Object state change records

◆ ◆ ◆ ◆

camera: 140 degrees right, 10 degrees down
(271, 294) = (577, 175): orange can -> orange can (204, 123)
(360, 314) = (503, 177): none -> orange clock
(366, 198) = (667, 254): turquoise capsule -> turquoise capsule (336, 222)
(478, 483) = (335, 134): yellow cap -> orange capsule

◆ ◆ ◆ ◆

EXERCISE AIM | Starting with the line that contains "(360, 314) = (503, 177): none -> orange clock", print every line through the end of the entries above exactly as written, both boundary lines included, and nothing else.

EXERCISE OUTPUT |
(360, 314) = (503, 177): none -> orange clock
(366, 198) = (667, 254): turquoise capsule -> turquoise capsule (336, 222)
(478, 483) = (335, 134): yellow cap -> orange capsule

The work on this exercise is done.